(Spatial object tracking data)
+++
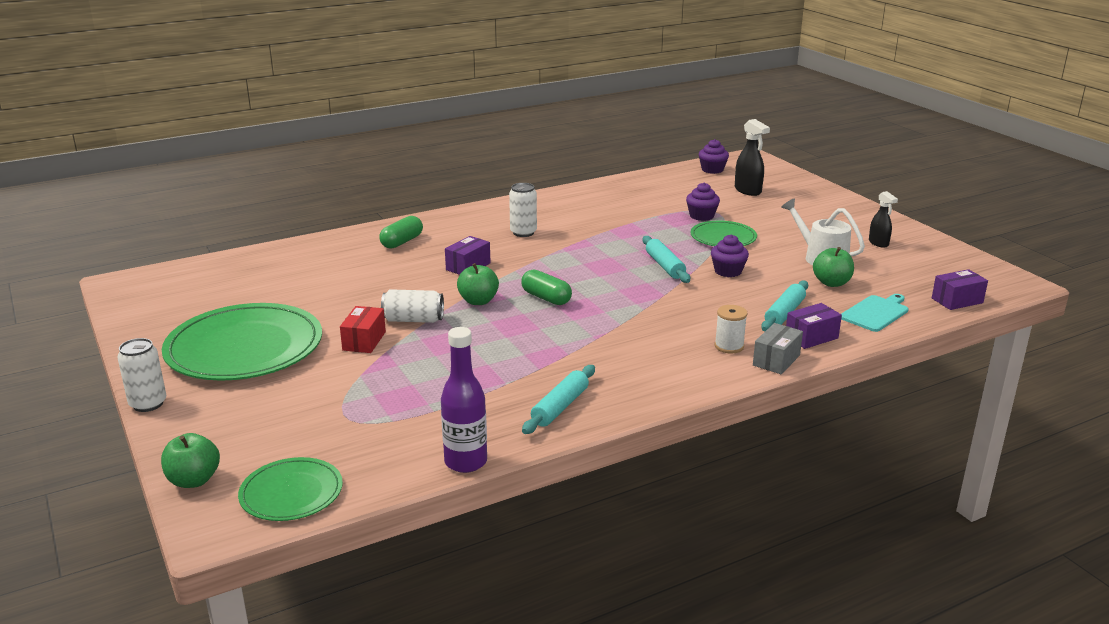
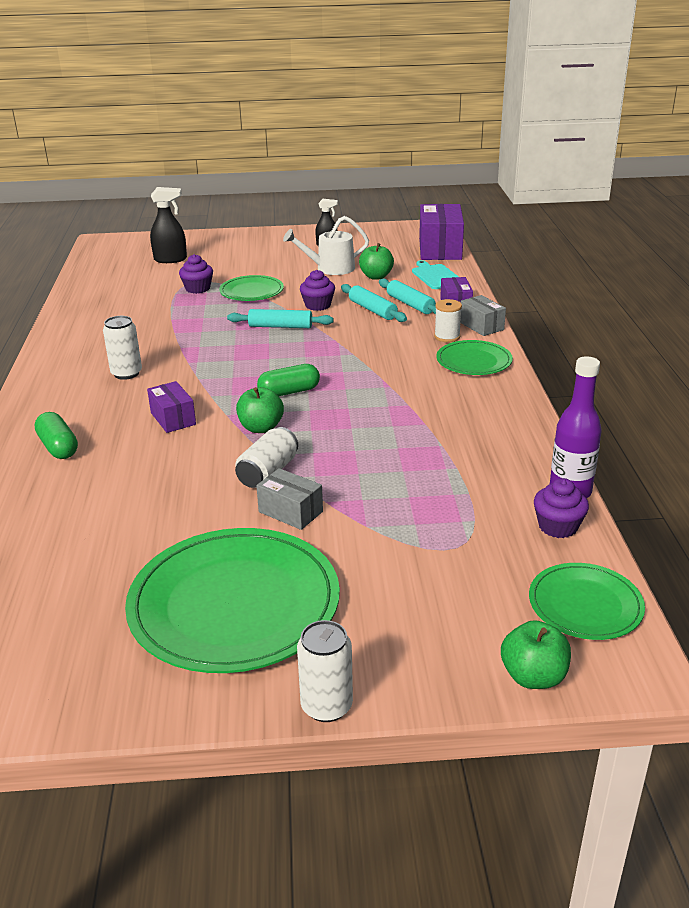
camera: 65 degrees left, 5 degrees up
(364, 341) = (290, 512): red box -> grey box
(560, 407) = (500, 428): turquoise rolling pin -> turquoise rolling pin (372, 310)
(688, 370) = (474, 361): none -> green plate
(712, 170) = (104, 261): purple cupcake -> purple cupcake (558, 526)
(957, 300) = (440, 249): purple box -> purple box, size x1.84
+++
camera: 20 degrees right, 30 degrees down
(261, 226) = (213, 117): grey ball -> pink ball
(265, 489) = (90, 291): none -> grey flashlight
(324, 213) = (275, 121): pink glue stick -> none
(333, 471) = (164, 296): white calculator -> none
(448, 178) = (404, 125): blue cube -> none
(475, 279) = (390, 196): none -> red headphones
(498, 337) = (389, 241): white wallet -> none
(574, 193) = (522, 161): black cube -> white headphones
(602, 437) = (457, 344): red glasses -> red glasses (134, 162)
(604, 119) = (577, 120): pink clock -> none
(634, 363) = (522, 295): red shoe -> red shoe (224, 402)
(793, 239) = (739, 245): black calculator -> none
+++
* **WHAT TO DO**
Of the lines above, retype only those from the line containing "(448, 178) = (404, 125): blue cube -> none" through the line containing "(793, 239) = (739, 245): black", including both, exactly.

* **ANSWER TO THIS EXERCISE**
(448, 178) = (404, 125): blue cube -> none
(475, 279) = (390, 196): none -> red headphones
(498, 337) = (389, 241): white wallet -> none
(574, 193) = (522, 161): black cube -> white headphones
(602, 437) = (457, 344): red glasses -> red glasses (134, 162)
(604, 119) = (577, 120): pink clock -> none
(634, 363) = (522, 295): red shoe -> red shoe (224, 402)
(793, 239) = (739, 245): black calculator -> none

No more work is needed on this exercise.